### DATA FOR ANALYSIS
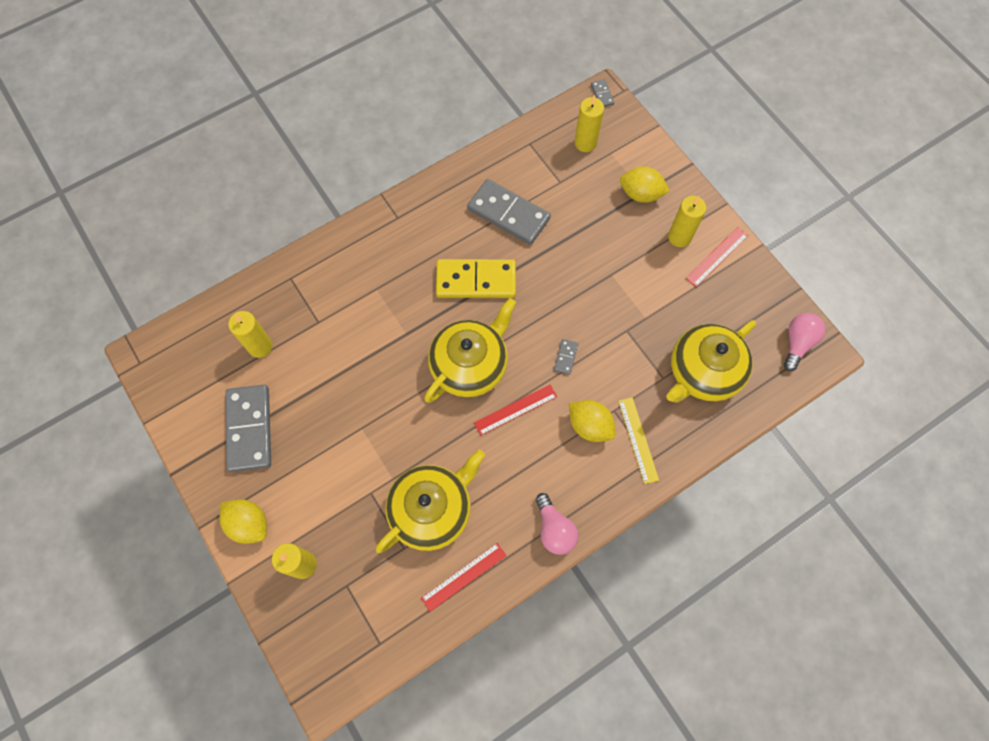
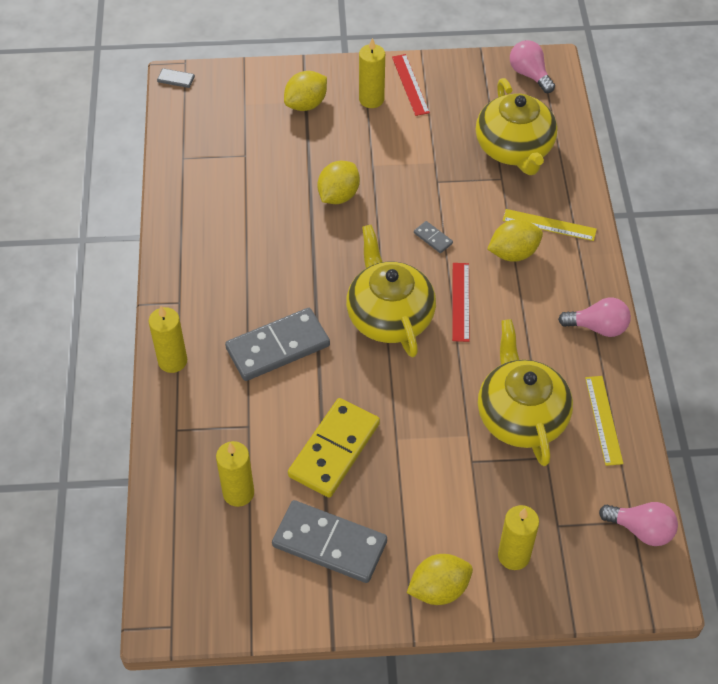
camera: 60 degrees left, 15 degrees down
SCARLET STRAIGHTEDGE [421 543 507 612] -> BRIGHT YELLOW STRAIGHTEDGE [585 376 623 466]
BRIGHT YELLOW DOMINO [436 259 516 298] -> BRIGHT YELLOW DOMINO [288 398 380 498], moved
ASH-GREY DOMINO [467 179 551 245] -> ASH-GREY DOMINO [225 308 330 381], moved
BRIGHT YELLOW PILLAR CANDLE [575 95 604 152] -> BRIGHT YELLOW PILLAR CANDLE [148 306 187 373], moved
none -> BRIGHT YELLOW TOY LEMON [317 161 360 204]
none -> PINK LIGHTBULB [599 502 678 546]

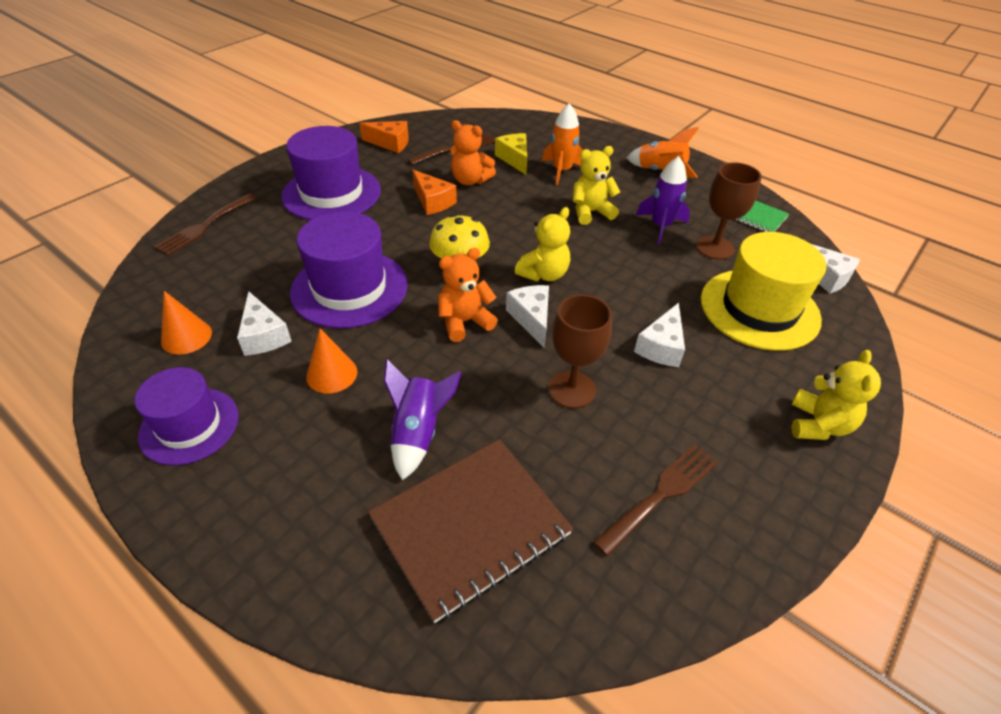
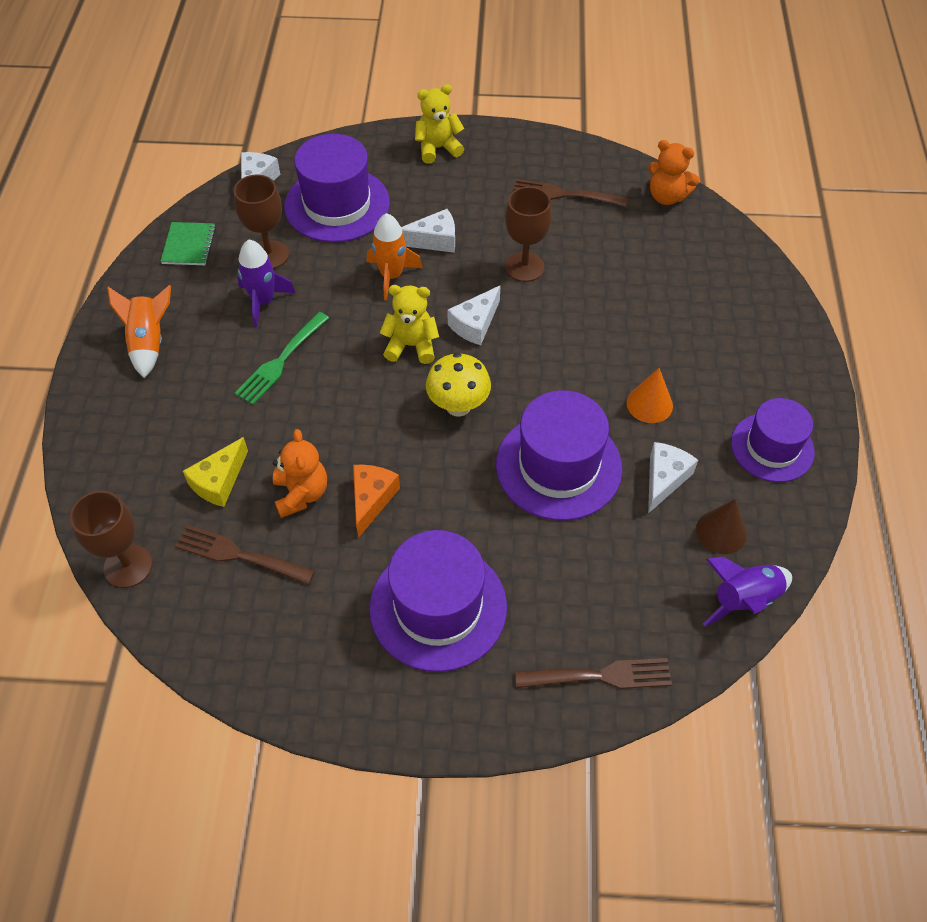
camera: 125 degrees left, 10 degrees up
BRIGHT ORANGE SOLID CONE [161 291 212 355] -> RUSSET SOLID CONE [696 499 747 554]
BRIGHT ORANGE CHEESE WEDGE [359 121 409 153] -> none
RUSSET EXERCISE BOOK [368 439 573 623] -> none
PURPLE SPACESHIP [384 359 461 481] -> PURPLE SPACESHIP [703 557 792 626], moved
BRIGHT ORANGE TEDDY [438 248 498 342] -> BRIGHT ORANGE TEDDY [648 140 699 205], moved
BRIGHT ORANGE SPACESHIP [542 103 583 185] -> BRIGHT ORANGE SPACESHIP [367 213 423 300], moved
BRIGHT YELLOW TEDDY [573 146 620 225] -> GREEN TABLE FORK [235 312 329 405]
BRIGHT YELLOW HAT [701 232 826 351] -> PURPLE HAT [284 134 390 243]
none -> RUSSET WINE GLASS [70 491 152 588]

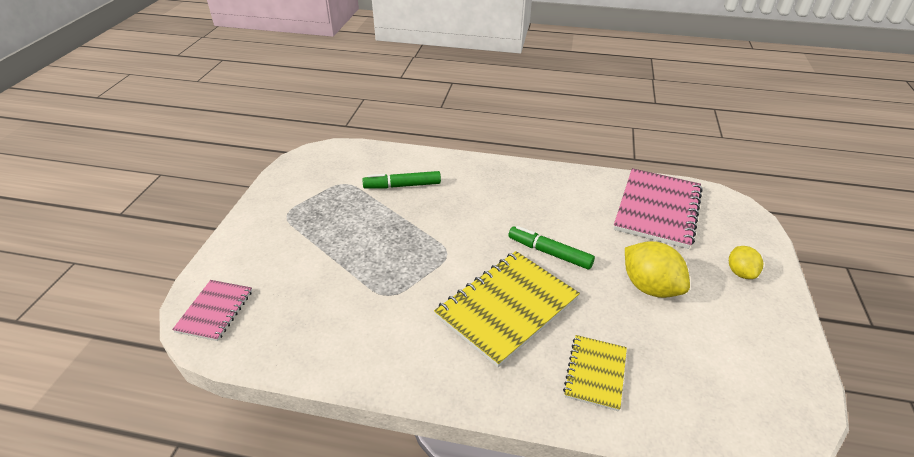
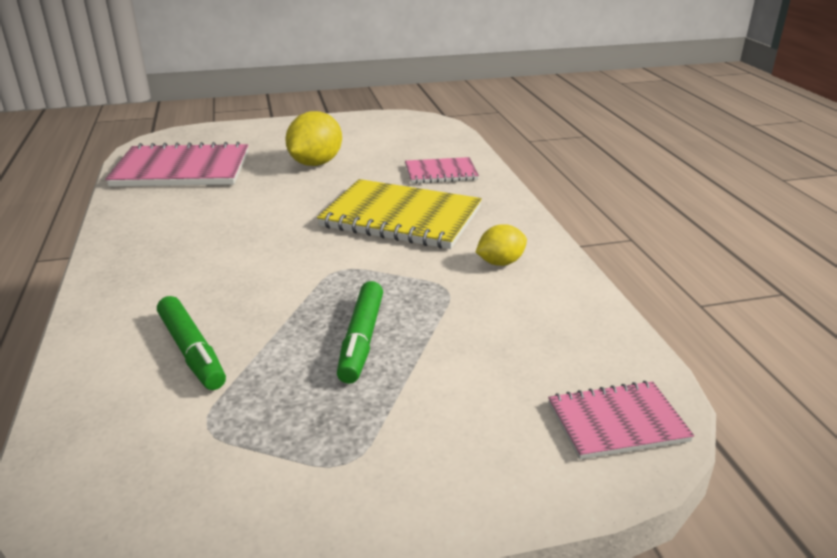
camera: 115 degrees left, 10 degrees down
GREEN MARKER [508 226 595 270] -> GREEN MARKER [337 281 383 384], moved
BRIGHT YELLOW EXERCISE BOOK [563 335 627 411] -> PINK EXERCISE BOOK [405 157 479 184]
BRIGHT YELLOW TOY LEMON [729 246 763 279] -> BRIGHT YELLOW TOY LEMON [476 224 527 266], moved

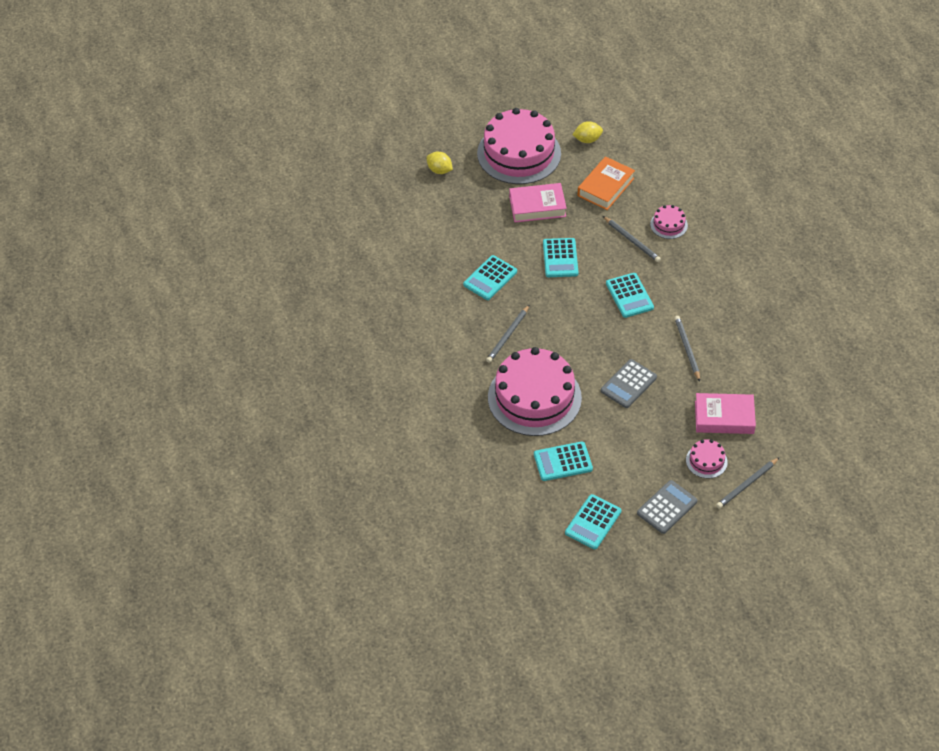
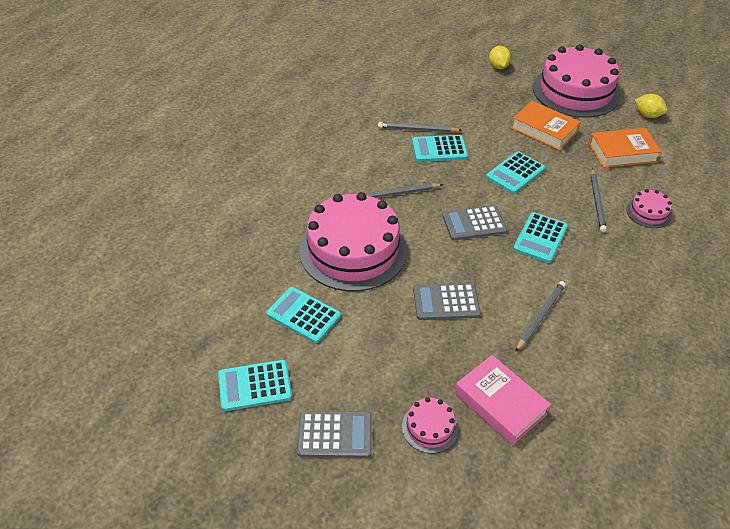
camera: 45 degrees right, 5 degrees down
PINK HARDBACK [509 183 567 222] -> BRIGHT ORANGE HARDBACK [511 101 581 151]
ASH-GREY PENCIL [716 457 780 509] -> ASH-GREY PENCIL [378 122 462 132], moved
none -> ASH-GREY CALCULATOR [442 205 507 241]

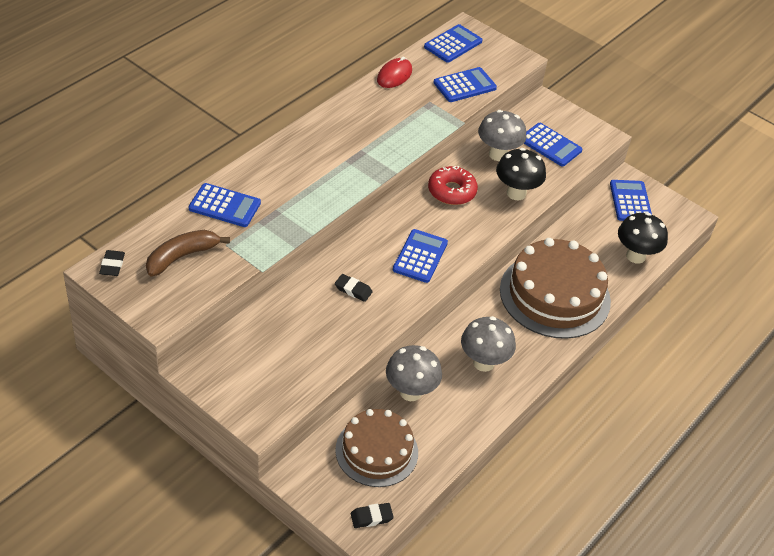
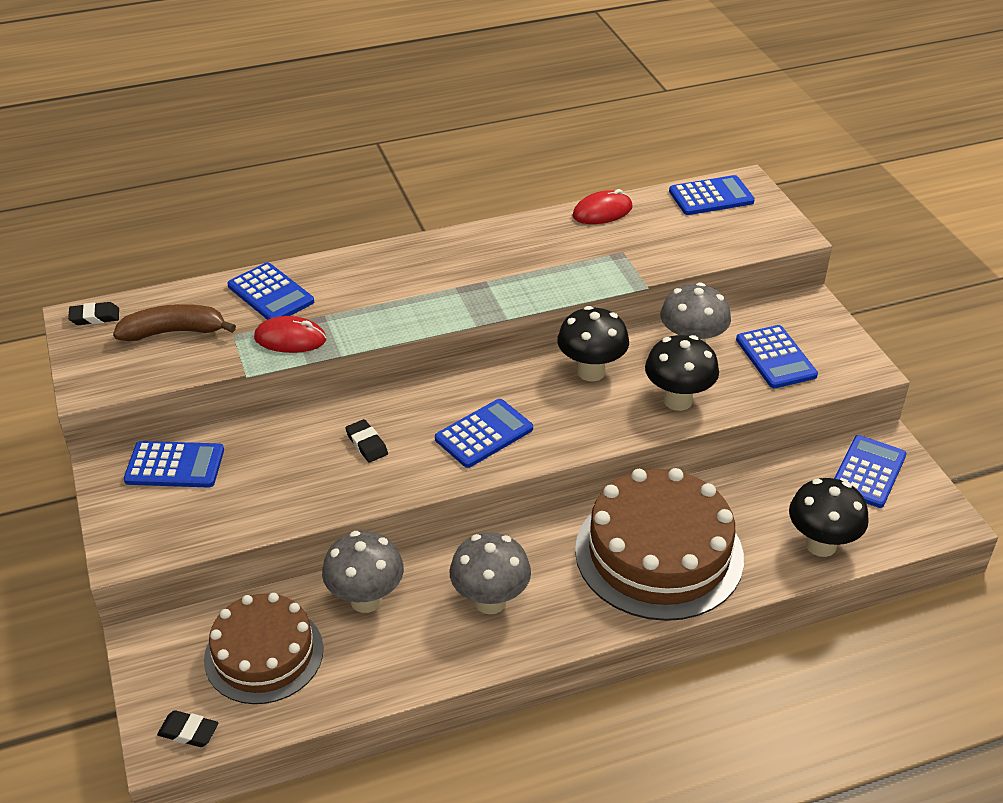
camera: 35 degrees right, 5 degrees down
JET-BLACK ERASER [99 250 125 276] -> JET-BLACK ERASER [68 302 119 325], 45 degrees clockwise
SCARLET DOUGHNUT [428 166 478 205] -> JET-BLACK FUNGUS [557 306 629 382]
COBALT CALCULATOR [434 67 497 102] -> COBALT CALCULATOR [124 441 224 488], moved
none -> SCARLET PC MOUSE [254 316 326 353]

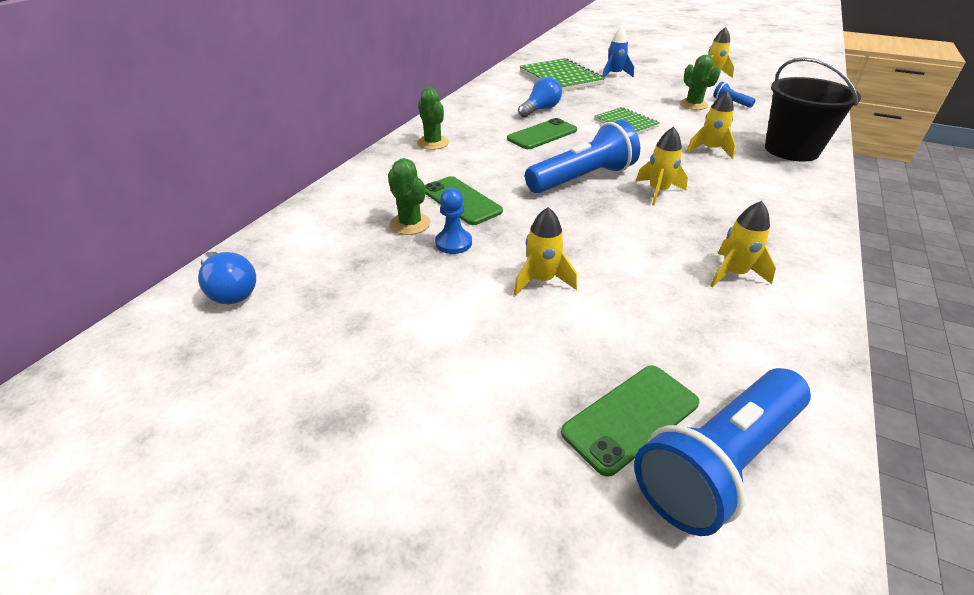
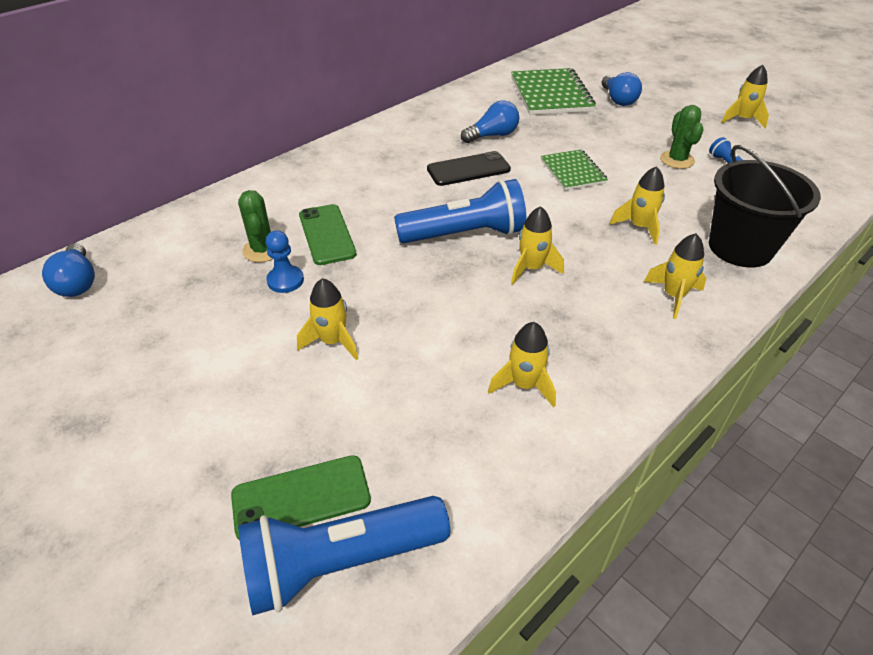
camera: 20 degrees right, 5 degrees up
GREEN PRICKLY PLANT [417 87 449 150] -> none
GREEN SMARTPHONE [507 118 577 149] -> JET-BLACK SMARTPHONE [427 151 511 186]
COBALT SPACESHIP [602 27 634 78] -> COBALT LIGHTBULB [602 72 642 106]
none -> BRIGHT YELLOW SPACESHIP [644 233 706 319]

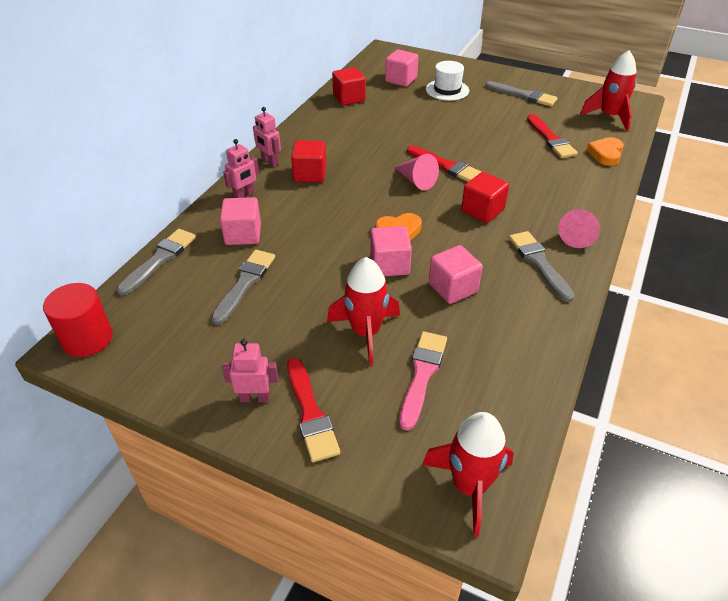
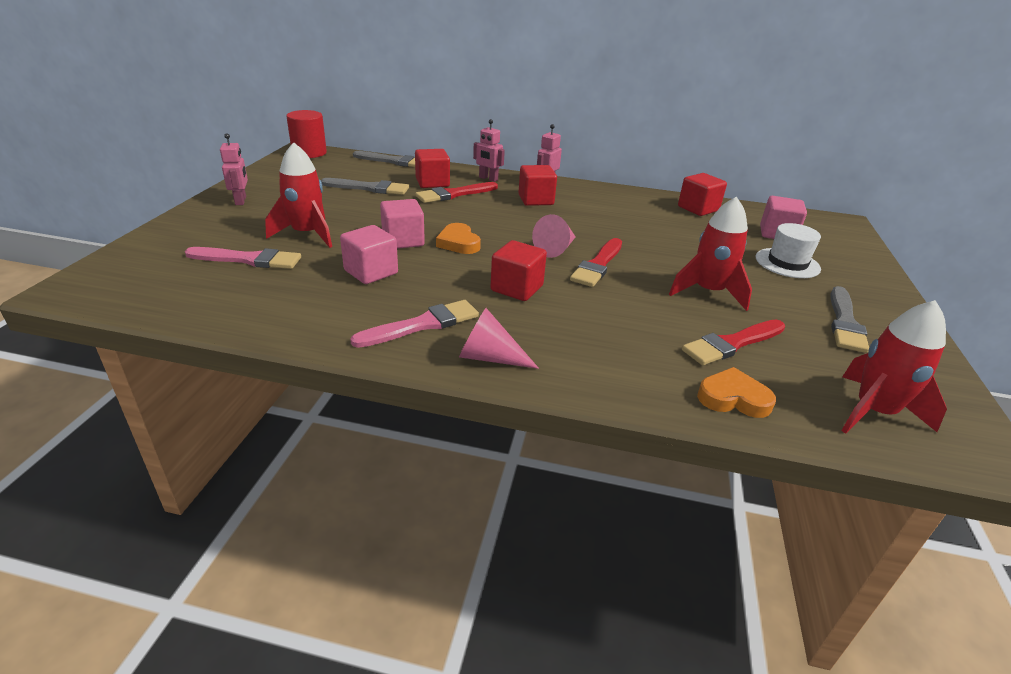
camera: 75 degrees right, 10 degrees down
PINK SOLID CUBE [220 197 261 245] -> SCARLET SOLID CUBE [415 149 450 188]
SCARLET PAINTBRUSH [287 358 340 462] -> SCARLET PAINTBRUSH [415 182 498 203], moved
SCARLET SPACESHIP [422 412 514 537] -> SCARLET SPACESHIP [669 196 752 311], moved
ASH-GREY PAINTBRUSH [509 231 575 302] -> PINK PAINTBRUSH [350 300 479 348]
######
Extract every line of the records above that contains the word "DOMINO".

BRIGHT YELLOW DOMINO [436 259 516 298] -> BRIGHT YELLOW DOMINO [288 398 380 498], moved
ASH-GREY DOMINO [467 179 551 245] -> ASH-GREY DOMINO [225 308 330 381], moved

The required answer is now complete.